# WORK TO BE COMPLETED
What is needed is an exact transcription of every entry below, with the pictures left out.
——
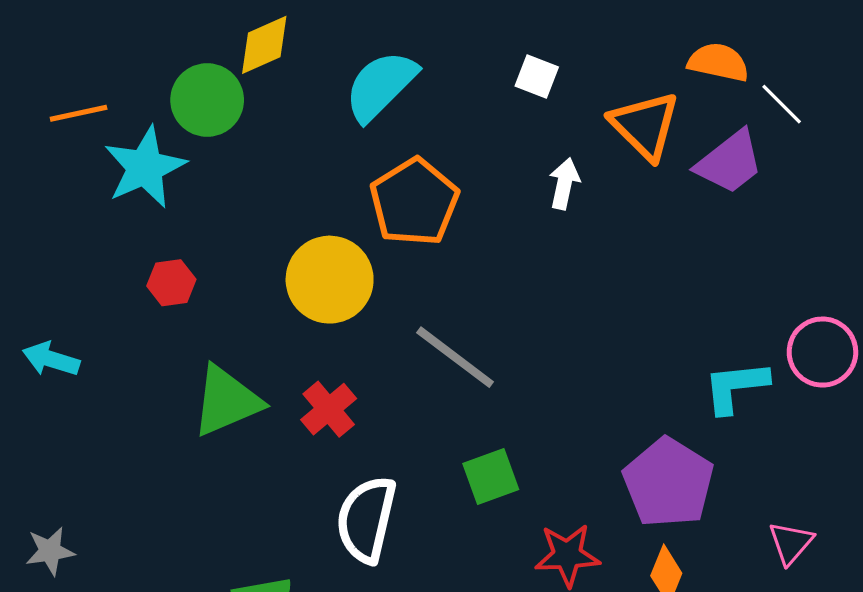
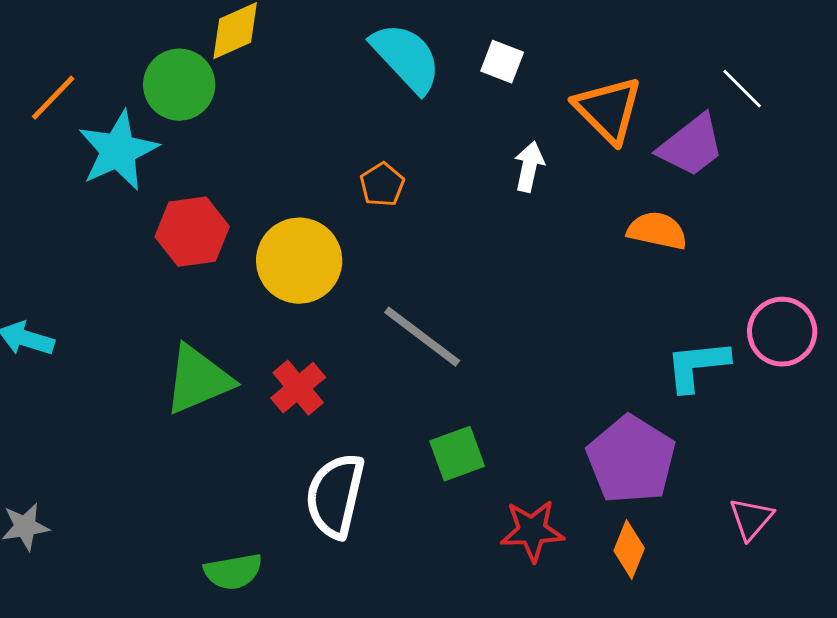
orange semicircle: (718, 62) -> (657, 231), moved
cyan semicircle: (381, 86) -> (406, 58), moved, turned 92
orange line: (79, 113) -> (53, 98), turned -34
orange pentagon: (414, 202) -> (382, 185), size x0.5
red hexagon: (171, 283) -> (192, 232), moved, size x1.5

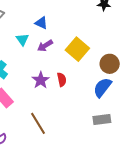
——
# ANSWER SECTION
orange semicircle: (718, 62) -> (657, 231), moved
cyan semicircle: (381, 86) -> (406, 58), moved, turned 92
orange line: (79, 113) -> (53, 98), turned -34
orange pentagon: (414, 202) -> (382, 185), size x0.5
red hexagon: (171, 283) -> (192, 232), moved, size x1.5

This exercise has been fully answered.